#### MATERIAL PROVIDED

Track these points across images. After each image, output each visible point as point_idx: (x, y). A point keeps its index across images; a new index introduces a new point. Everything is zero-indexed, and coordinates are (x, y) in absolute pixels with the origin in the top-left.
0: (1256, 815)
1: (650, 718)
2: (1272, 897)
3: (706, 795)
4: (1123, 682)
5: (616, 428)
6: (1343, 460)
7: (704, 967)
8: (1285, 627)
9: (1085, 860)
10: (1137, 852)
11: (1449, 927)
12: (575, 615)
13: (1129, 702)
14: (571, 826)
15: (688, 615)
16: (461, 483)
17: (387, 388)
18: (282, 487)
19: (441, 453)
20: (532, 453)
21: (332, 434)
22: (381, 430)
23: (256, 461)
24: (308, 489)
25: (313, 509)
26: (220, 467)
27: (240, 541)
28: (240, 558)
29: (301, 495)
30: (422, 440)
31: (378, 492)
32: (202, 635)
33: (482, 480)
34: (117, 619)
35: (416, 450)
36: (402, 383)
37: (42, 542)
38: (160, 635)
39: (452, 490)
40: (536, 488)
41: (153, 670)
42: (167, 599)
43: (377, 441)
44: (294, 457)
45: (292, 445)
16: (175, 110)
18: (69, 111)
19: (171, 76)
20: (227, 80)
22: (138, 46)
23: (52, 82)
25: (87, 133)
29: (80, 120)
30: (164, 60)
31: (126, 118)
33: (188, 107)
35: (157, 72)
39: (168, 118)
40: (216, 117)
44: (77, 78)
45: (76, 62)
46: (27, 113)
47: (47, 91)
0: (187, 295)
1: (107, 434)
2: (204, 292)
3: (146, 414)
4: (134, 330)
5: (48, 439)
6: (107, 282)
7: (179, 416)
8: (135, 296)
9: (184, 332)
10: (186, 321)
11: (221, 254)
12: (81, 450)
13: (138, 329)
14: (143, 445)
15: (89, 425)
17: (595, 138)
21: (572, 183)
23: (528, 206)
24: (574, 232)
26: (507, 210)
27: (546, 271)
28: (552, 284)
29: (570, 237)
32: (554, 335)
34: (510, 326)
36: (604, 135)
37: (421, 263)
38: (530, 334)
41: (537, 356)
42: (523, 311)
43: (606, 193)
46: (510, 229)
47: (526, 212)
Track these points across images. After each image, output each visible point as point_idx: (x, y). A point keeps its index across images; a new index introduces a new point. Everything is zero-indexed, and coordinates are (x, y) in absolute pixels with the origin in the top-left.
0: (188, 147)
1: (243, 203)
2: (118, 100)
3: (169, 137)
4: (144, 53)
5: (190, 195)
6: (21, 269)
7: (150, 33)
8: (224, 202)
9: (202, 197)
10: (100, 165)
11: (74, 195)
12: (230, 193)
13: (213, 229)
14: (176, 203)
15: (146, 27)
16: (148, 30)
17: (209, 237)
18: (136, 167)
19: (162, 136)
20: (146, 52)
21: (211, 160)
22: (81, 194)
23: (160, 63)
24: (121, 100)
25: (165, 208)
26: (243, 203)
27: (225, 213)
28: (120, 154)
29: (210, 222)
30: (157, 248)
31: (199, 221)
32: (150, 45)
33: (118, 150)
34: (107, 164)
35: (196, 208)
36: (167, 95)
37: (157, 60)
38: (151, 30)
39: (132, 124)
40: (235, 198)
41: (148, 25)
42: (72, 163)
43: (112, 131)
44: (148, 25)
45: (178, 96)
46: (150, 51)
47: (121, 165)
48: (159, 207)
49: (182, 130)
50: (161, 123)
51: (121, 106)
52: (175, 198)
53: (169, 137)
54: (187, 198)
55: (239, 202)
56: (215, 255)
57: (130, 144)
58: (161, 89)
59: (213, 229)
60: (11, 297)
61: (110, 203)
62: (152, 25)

#### EXERCISE INSTRUCTIONS
Convert the lines above into a Markdown table with two columns, Row and Line. Number each row and omit any blank lines.

#### FINAL RESULT
| Row | Line |
|---|---|
| 1 | Track these points across images. After each image, output each visible point as point_idx: (x, y). A point keeps its index across images; a new index introduces a new point. Everything is zero-indexed, and coordinates are (x, y) in absolute pixels with the origin in the top-left. |
| 2 | 0: (1256, 815) |
| 3 | 1: (650, 718) |
| 4 | 2: (1272, 897) |
| 5 | 3: (706, 795) |
| 6 | 4: (1123, 682) |
| 7 | 5: (616, 428) |
| 8 | 6: (1343, 460) |
| 9 | 7: (704, 967) |
| 10 | 8: (1285, 627) |
| 11 | 9: (1085, 860) |
| 12 | 10: (1137, 852) |
| 13 | 11: (1449, 927) |
| 14 | 12: (575, 615) |
| 15 | 13: (1129, 702) |
| 16 | 14: (571, 826) |
| 17 | 15: (688, 615) |
| 18 | 16: (461, 483) |
| 19 | 17: (387, 388) |
| 20 | 18: (282, 487) |
| 21 | 19: (441, 453) |
| 22 | 20: (532, 453) |
| 23 | 21: (332, 434) |
| 24 | 22: (381, 430) |
| 25 | 23: (256, 461) |
| 26 | 24: (308, 489) |
| 27 | 25: (313, 509) |
| 28 | 26: (220, 467) |
| 29 | 27: (240, 541) |
| 30 | 28: (240, 558) |
| 31 | 29: (301, 495) |
| 32 | 30: (422, 440) |
| 33 | 31: (378, 492) |
| 34 | 32: (202, 635) |
| 35 | 33: (482, 480) |
| 36 | 34: (117, 619) |
| 37 | 35: (416, 450) |
| 38 | 36: (402, 383) |
| 39 | 37: (42, 542) |
| 40 | 38: (160, 635) |
| 41 | 39: (452, 490) |
| 42 | 40: (536, 488) |
| 43 | 41: (153, 670) |
| 44 | 42: (167, 599) |
| 45 | 43: (377, 441) |
| 46 | 44: (294, 457) |
| 47 | 45: (292, 445) |
| 48 | 16: (175, 110) |
| 49 | 18: (69, 111) |
| 50 | 19: (171, 76) |
| 51 | 20: (227, 80) |
| 52 | 22: (138, 46) |
| 53 | 23: (52, 82) |
| 54 | 25: (87, 133) |
| 55 | 29: (80, 120) |
| 56 | 30: (164, 60) |
| 57 | 31: (126, 118) |
| 58 | 33: (188, 107) |
| 59 | 35: (157, 72) |
| 60 | 39: (168, 118) |
| 61 | 40: (216, 117) |
| 62 | 44: (77, 78) |
| 63 | 45: (76, 62) |
| 64 | 46: (27, 113) |
| 65 | 47: (47, 91) |
| 66 | 0: (187, 295) |
| 67 | 1: (107, 434) |
| 68 | 2: (204, 292) |
| 69 | 3: (146, 414) |
| 70 | 4: (134, 330) |
| 71 | 5: (48, 439) |
| 72 | 6: (107, 282) |
| 73 | 7: (179, 416) |
| 74 | 8: (135, 296) |
| 75 | 9: (184, 332) |
| 76 | 10: (186, 321) |
| 77 | 11: (221, 254) |
| 78 | 12: (81, 450) |
| 79 | 13: (138, 329) |
| 80 | 14: (143, 445) |
| 81 | 15: (89, 425) |
| 82 | 17: (595, 138) |
| 83 | 21: (572, 183) |
| 84 | 23: (528, 206) |
| 85 | 24: (574, 232) |
| 86 | 26: (507, 210) |
| 87 | 27: (546, 271) |
| 88 | 28: (552, 284) |
| 89 | 29: (570, 237) |
| 90 | 32: (554, 335) |
| 91 | 34: (510, 326) |
| 92 | 36: (604, 135) |
| 93 | 37: (421, 263) |
| 94 | 38: (530, 334) |
| 95 | 41: (537, 356) |
| 96 | 42: (523, 311) |
| 97 | 43: (606, 193) |
| 98 | 46: (510, 229) |
| 99 | 47: (526, 212) |
| 100 | Track these points across images. After each image, output each visible point as point_idx: (x, y). A point keeps its index across images; a new index introduces a new point. Everything is zero-indexed, and coordinates are (x, y) in absolute pixels with the origin in the top-left. |
| 101 | 0: (188, 147) |
| 102 | 1: (243, 203) |
| 103 | 2: (118, 100) |
| 104 | 3: (169, 137) |
| 105 | 4: (144, 53) |
| 106 | 5: (190, 195) |
| 107 | 6: (21, 269) |
| 108 | 7: (150, 33) |
| 109 | 8: (224, 202) |
| 110 | 9: (202, 197) |
| 111 | 10: (100, 165) |
| 112 | 11: (74, 195) |
| 113 | 12: (230, 193) |
| 114 | 13: (213, 229) |
| 115 | 14: (176, 203) |
| 116 | 15: (146, 27) |
| 117 | 16: (148, 30) |
| 118 | 17: (209, 237) |
| 119 | 18: (136, 167) |
| 120 | 19: (162, 136) |
| 121 | 20: (146, 52) |
| 122 | 21: (211, 160) |
| 123 | 22: (81, 194) |
| 124 | 23: (160, 63) |
| 125 | 24: (121, 100) |
| 126 | 25: (165, 208) |
| 127 | 26: (243, 203) |
| 128 | 27: (225, 213) |
| 129 | 28: (120, 154) |
| 130 | 29: (210, 222) |
| 131 | 30: (157, 248) |
| 132 | 31: (199, 221) |
| 133 | 32: (150, 45) |
| 134 | 33: (118, 150) |
| 135 | 34: (107, 164) |
| 136 | 35: (196, 208) |
| 137 | 36: (167, 95) |
| 138 | 37: (157, 60) |
| 139 | 38: (151, 30) |
| 140 | 39: (132, 124) |
| 141 | 40: (235, 198) |
| 142 | 41: (148, 25) |
| 143 | 42: (72, 163) |
| 144 | 43: (112, 131) |
| 145 | 44: (148, 25) |
| 146 | 45: (178, 96) |
| 147 | 46: (150, 51) |
| 148 | 47: (121, 165) |
| 149 | 48: (159, 207) |
| 150 | 49: (182, 130) |
| 151 | 50: (161, 123) |
| 152 | 51: (121, 106) |
| 153 | 52: (175, 198) |
| 154 | 53: (169, 137) |
| 155 | 54: (187, 198) |
| 156 | 55: (239, 202) |
| 157 | 56: (215, 255) |
| 158 | 57: (130, 144) |
| 159 | 58: (161, 89) |
| 160 | 59: (213, 229) |
| 161 | 60: (11, 297) |
| 162 | 61: (110, 203) |
| 163 | 62: (152, 25) |